[Object transformation records]
§

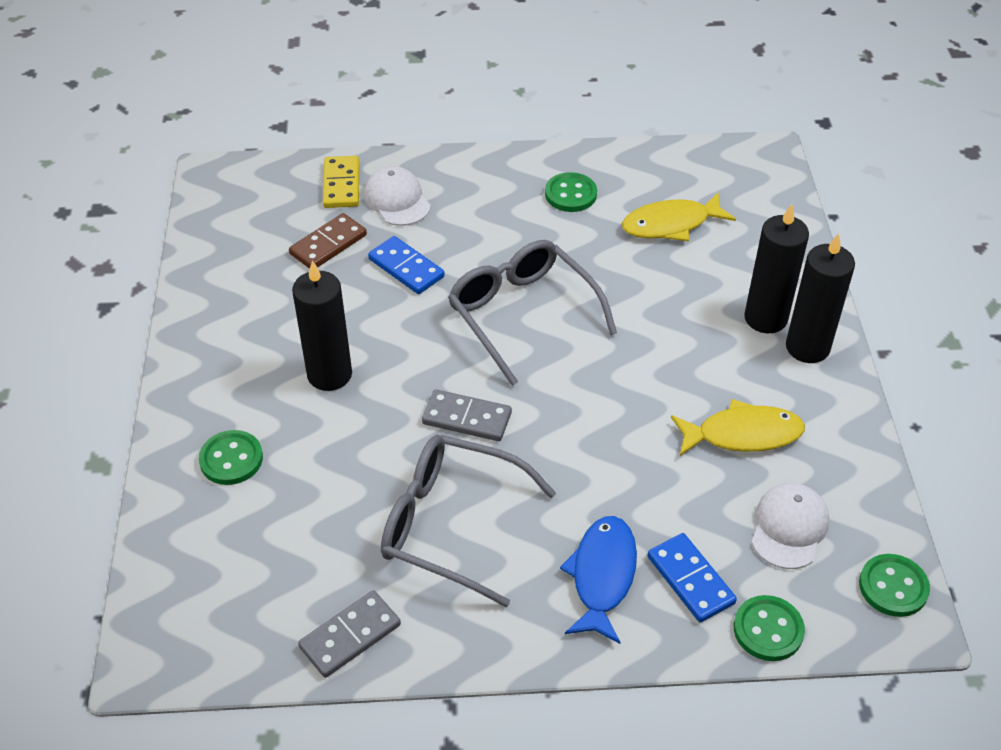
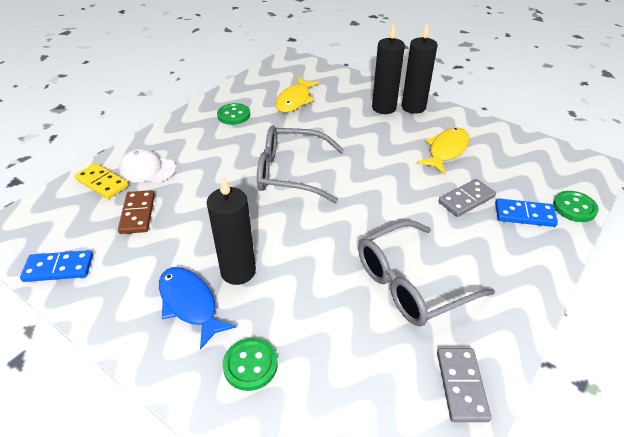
camera: 50 degrees left, 5 degrees down
(406, 268) = (201, 194): blue domino -> blue domino (59, 268)
(467, 418) = (339, 233): grey domino -> grey domino (466, 200)
(602, 576) = (498, 244): blue fish -> blue fish (190, 304)
(789, 527) = (515, 168): white cap -> none
(893, 587) = (573, 159): green button -> none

§

WORK TASK: Beginning with the line that contains "(406, 268) = (201, 194): blue", restate word for word each line through the last one in the data, and write nothing more.

SOLVED PROBLEM:
(406, 268) = (201, 194): blue domino -> blue domino (59, 268)
(467, 418) = (339, 233): grey domino -> grey domino (466, 200)
(602, 576) = (498, 244): blue fish -> blue fish (190, 304)
(789, 527) = (515, 168): white cap -> none
(893, 587) = (573, 159): green button -> none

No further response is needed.